(Materials provided)

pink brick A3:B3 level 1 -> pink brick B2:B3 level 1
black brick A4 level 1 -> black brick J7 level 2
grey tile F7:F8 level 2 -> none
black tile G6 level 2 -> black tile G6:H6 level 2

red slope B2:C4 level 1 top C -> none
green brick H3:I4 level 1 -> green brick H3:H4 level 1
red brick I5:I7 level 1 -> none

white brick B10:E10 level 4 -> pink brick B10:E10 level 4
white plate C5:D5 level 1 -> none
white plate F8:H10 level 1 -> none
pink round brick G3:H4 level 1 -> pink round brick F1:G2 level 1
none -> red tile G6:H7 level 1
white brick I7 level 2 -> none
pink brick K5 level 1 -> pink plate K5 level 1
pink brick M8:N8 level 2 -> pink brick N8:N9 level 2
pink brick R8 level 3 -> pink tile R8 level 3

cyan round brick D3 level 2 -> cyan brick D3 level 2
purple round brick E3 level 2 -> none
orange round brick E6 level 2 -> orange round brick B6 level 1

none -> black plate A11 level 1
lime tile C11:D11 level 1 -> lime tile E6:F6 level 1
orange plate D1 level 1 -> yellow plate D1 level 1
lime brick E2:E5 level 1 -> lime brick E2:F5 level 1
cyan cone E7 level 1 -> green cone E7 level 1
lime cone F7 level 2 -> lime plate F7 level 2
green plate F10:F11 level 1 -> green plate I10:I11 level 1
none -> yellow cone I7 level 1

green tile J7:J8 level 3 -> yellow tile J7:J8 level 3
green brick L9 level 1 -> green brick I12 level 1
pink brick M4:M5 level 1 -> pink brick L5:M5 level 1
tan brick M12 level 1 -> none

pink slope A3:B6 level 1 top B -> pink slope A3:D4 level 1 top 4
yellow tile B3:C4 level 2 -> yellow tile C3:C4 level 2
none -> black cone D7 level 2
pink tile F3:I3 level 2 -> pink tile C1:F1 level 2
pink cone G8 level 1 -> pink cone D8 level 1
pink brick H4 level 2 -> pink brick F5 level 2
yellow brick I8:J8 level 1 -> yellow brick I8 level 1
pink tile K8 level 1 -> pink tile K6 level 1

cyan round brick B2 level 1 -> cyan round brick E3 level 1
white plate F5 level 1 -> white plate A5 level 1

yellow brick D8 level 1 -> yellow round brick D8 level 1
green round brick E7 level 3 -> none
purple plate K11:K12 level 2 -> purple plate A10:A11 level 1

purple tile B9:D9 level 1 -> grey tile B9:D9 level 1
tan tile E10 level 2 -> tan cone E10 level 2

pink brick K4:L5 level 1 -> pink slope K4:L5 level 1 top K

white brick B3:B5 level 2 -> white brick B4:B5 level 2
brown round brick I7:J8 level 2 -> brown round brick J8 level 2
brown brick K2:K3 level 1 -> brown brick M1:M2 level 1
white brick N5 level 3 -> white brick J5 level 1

(End Materials provided)

__Problem details__
Each line of the data should be reproduced exactly as it appears.

__Worked solution__
pink brick A3:B3 level 1 -> pink brick B2:B3 level 1
black brick A4 level 1 -> black brick J7 level 2
grey tile F7:F8 level 2 -> none
black tile G6 level 2 -> black tile G6:H6 level 2

red slope B2:C4 level 1 top C -> none
green brick H3:I4 level 1 -> green brick H3:H4 level 1
red brick I5:I7 level 1 -> none

white brick B10:E10 level 4 -> pink brick B10:E10 level 4
white plate C5:D5 level 1 -> none
white plate F8:H10 level 1 -> none
pink round brick G3:H4 level 1 -> pink round brick F1:G2 level 1
none -> red tile G6:H7 level 1
white brick I7 level 2 -> none
pink brick K5 level 1 -> pink plate K5 level 1
pink brick M8:N8 level 2 -> pink brick N8:N9 level 2
pink brick R8 level 3 -> pink tile R8 level 3

cyan round brick D3 level 2 -> cyan brick D3 level 2
purple round brick E3 level 2 -> none
orange round brick E6 level 2 -> orange round brick B6 level 1

none -> black plate A11 level 1
lime tile C11:D11 level 1 -> lime tile E6:F6 level 1
orange plate D1 level 1 -> yellow plate D1 level 1
lime brick E2:E5 level 1 -> lime brick E2:F5 level 1
cyan cone E7 level 1 -> green cone E7 level 1
lime cone F7 level 2 -> lime plate F7 level 2
green plate F10:F11 level 1 -> green plate I10:I11 level 1
none -> yellow cone I7 level 1

green tile J7:J8 level 3 -> yellow tile J7:J8 level 3
green brick L9 level 1 -> green brick I12 level 1
pink brick M4:M5 level 1 -> pink brick L5:M5 level 1
tan brick M12 level 1 -> none

pink slope A3:B6 level 1 top B -> pink slope A3:D4 level 1 top 4
yellow tile B3:C4 level 2 -> yellow tile C3:C4 level 2
none -> black cone D7 level 2
pink tile F3:I3 level 2 -> pink tile C1:F1 level 2
pink cone G8 level 1 -> pink cone D8 level 1
pink brick H4 level 2 -> pink brick F5 level 2
yellow brick I8:J8 level 1 -> yellow brick I8 level 1
pink tile K8 level 1 -> pink tile K6 level 1

cyan round brick B2 level 1 -> cyan round brick E3 level 1
white plate F5 level 1 -> white plate A5 level 1

yellow brick D8 level 1 -> yellow round brick D8 level 1
green round brick E7 level 3 -> none
purple plate K11:K12 level 2 -> purple plate A10:A11 level 1

purple tile B9:D9 level 1 -> grey tile B9:D9 level 1
tan tile E10 level 2 -> tan cone E10 level 2

pink brick K4:L5 level 1 -> pink slope K4:L5 level 1 top K

white brick B3:B5 level 2 -> white brick B4:B5 level 2
brown round brick I7:J8 level 2 -> brown round brick J8 level 2
brown brick K2:K3 level 1 -> brown brick M1:M2 level 1
white brick N5 level 3 -> white brick J5 level 1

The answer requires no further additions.